When the string "down" occurs in a line of the records, show that line.
........
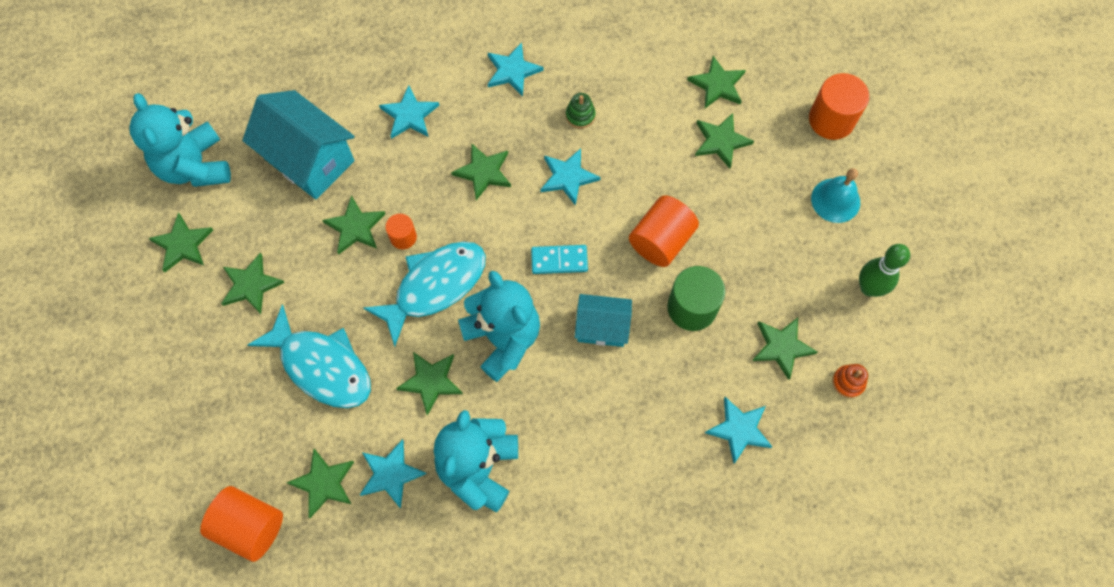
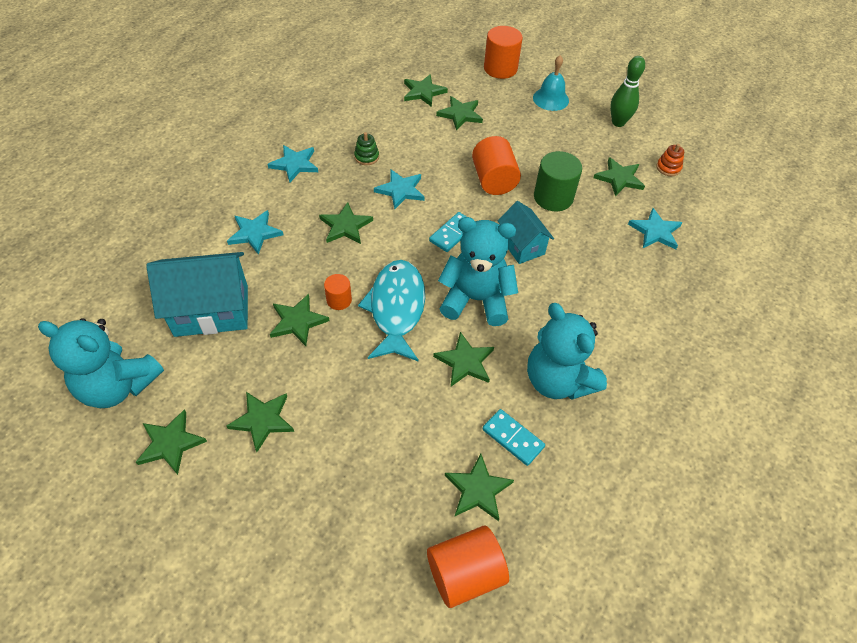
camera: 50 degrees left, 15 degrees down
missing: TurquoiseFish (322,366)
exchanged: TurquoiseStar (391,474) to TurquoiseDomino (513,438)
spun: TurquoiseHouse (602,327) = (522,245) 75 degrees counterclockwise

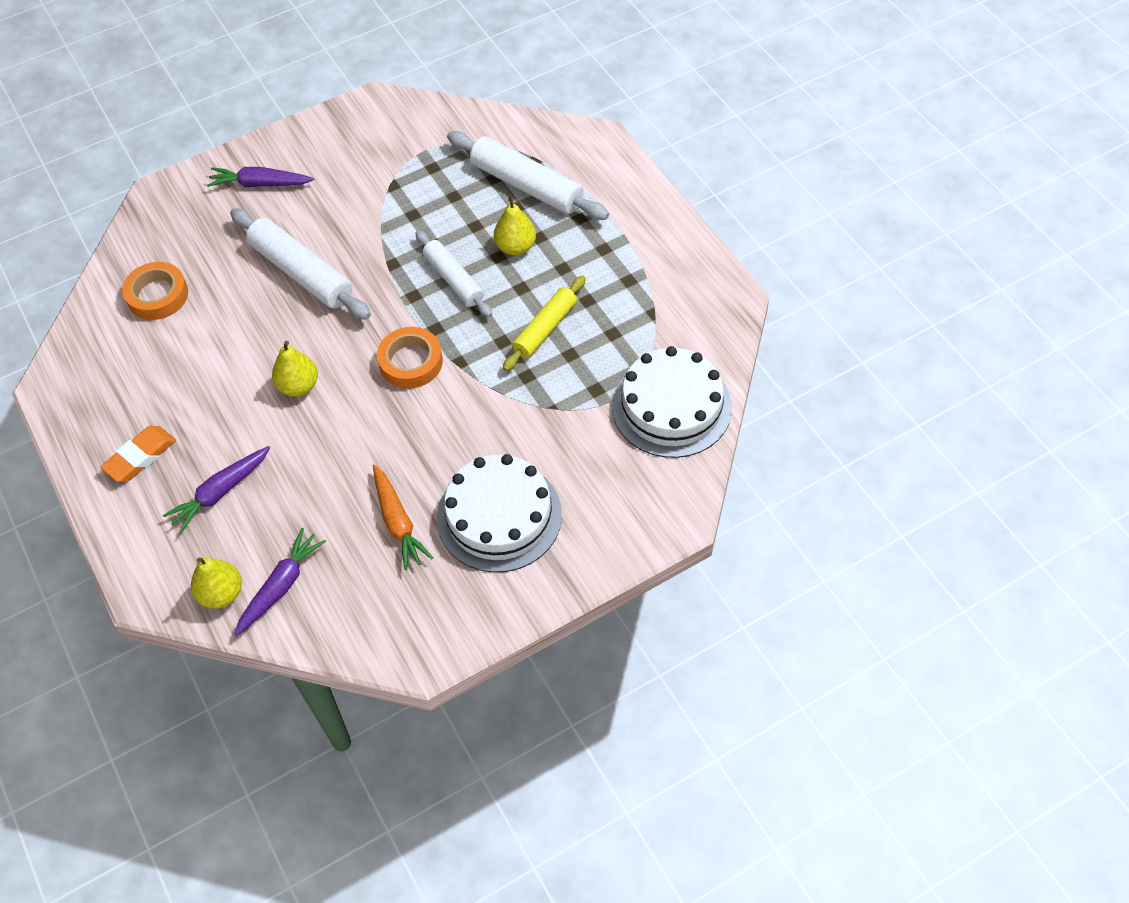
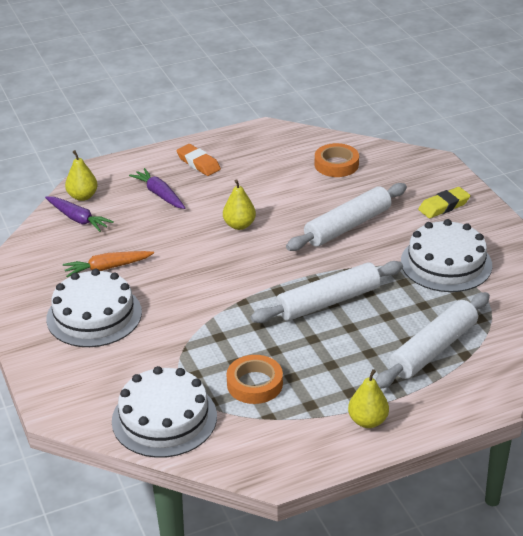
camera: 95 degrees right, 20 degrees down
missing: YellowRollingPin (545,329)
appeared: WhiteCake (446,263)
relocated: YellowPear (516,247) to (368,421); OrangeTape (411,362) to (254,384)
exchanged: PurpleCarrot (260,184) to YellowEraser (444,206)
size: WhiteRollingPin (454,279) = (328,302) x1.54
........
**Solution for this problem**
camera: 50 degrees left, 15 degrees down
camera: 95 degrees right, 20 degrees down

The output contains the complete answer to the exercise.